Copy each line below word for word and drop every image.

→ **Record extracts**:
Segment Open

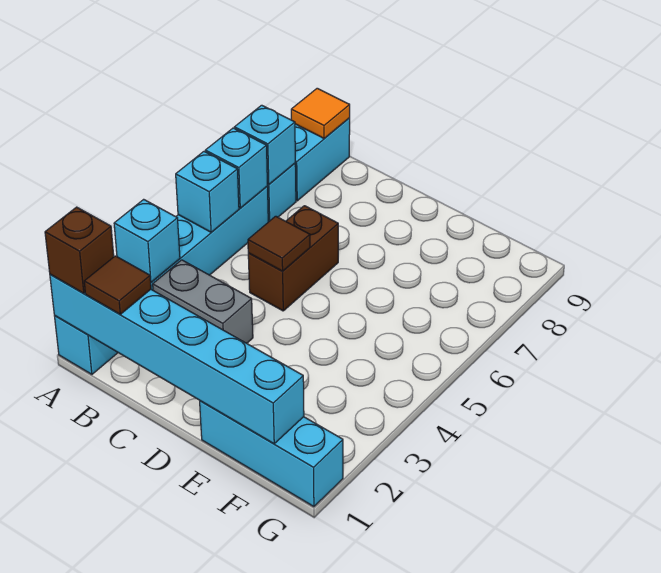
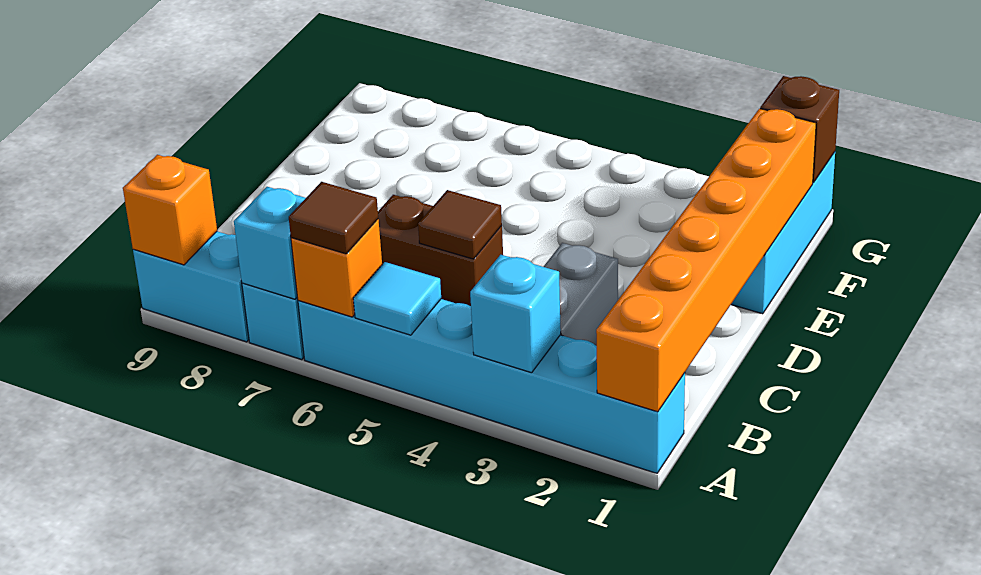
cyan brick A1:F1 level 2 -> orange brick A1:F1 level 2
brown brick A1 level 3 -> brown brick G1 level 2
cyan brick A5 level 2 -> cyan tile A5 level 2
cyan brick A6 level 2 -> orange brick A6 level 2
orange tile A9 level 2 -> orange brick A9 level 2
brown tile B1 level 3 -> brown tile A6 level 3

Segment Closed

→ **Result below**:
cyan brick A1:F1 level 2 -> orange brick A1:F1 level 2
brown brick A1 level 3 -> brown brick G1 level 2
cyan brick A5 level 2 -> cyan tile A5 level 2
cyan brick A6 level 2 -> orange brick A6 level 2
orange tile A9 level 2 -> orange brick A9 level 2
brown tile B1 level 3 -> brown tile A6 level 3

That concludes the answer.